**Image change detection data**

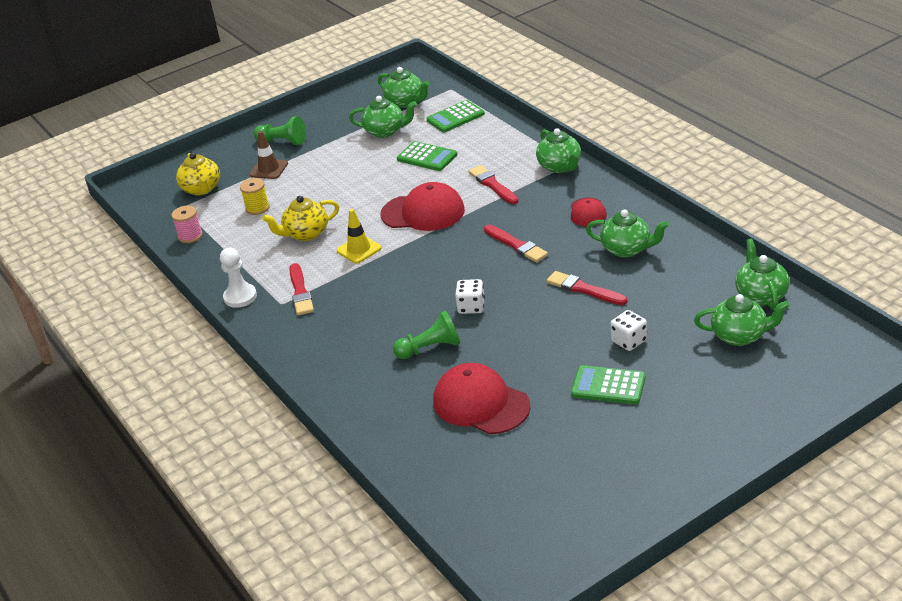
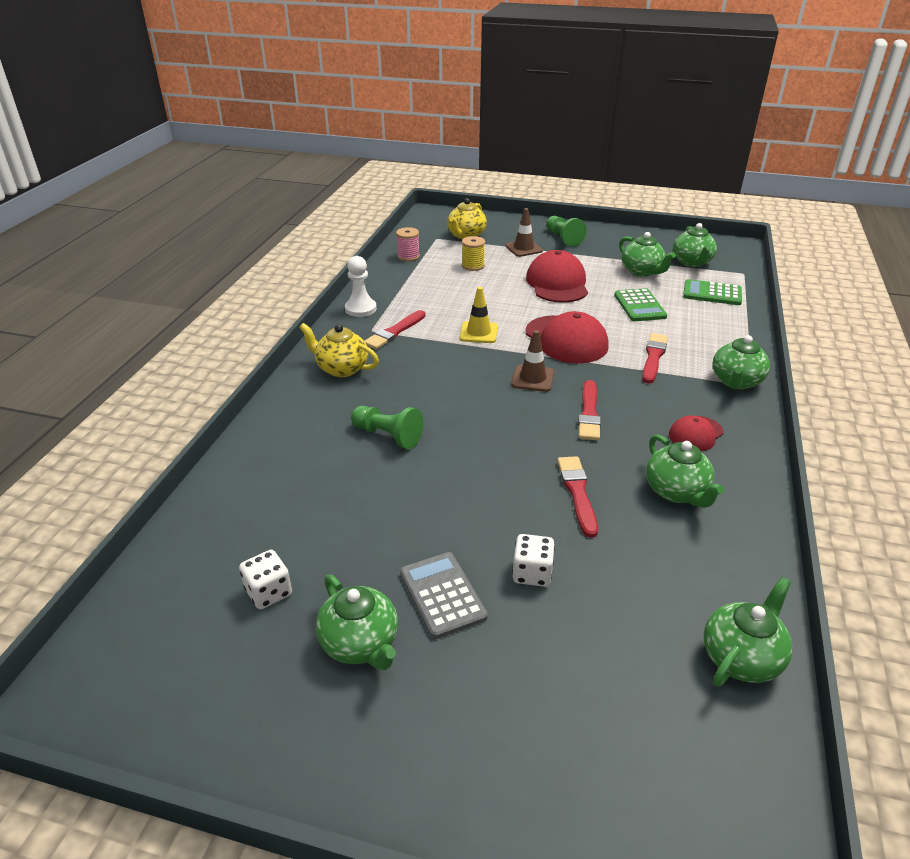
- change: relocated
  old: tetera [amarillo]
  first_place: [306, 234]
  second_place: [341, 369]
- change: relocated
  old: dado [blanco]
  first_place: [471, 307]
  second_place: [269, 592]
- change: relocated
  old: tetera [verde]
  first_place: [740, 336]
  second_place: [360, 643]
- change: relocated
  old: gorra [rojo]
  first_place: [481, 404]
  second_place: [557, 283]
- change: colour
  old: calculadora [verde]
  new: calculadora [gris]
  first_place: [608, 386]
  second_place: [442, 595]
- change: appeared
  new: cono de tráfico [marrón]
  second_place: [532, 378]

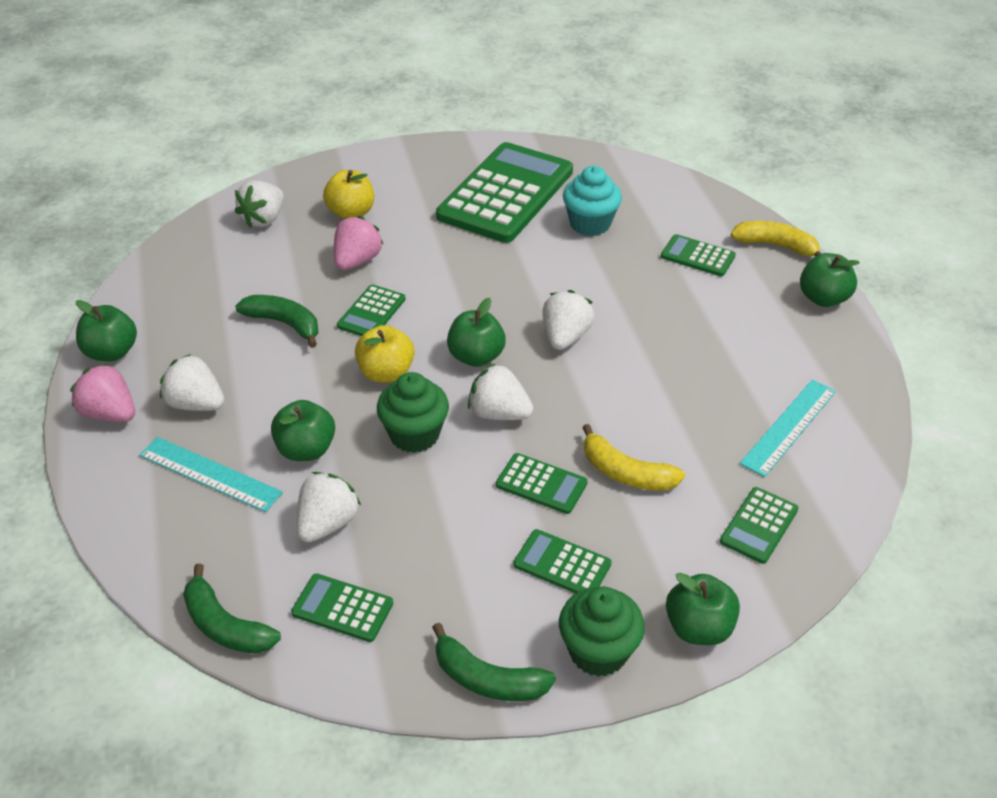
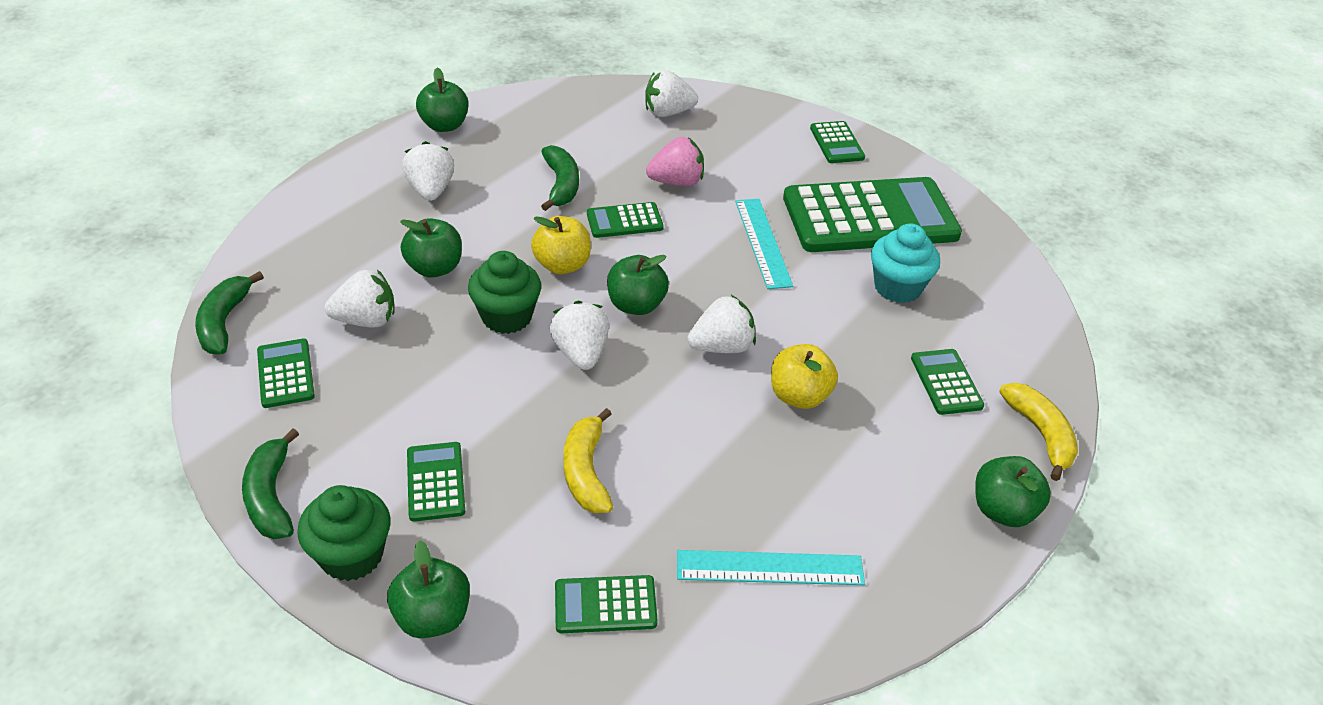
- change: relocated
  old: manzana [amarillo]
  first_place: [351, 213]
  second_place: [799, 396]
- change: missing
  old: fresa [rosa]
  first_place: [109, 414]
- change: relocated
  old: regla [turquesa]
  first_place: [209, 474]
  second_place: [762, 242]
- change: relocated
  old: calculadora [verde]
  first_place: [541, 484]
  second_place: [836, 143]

**EXERCISE**
The output must match the records word for word, except that no pictures appear.

**SOLUTION TO THIS EXERCISE**
- change: relocated
  old: tetera [amarillo]
  first_place: [306, 234]
  second_place: [341, 369]
- change: relocated
  old: dado [blanco]
  first_place: [471, 307]
  second_place: [269, 592]
- change: relocated
  old: tetera [verde]
  first_place: [740, 336]
  second_place: [360, 643]
- change: relocated
  old: gorra [rojo]
  first_place: [481, 404]
  second_place: [557, 283]
- change: colour
  old: calculadora [verde]
  new: calculadora [gris]
  first_place: [608, 386]
  second_place: [442, 595]
- change: appeared
  new: cono de tráfico [marrón]
  second_place: [532, 378]

- change: relocated
  old: manzana [amarillo]
  first_place: [351, 213]
  second_place: [799, 396]
- change: missing
  old: fresa [rosa]
  first_place: [109, 414]
- change: relocated
  old: regla [turquesa]
  first_place: [209, 474]
  second_place: [762, 242]
- change: relocated
  old: calculadora [verde]
  first_place: [541, 484]
  second_place: [836, 143]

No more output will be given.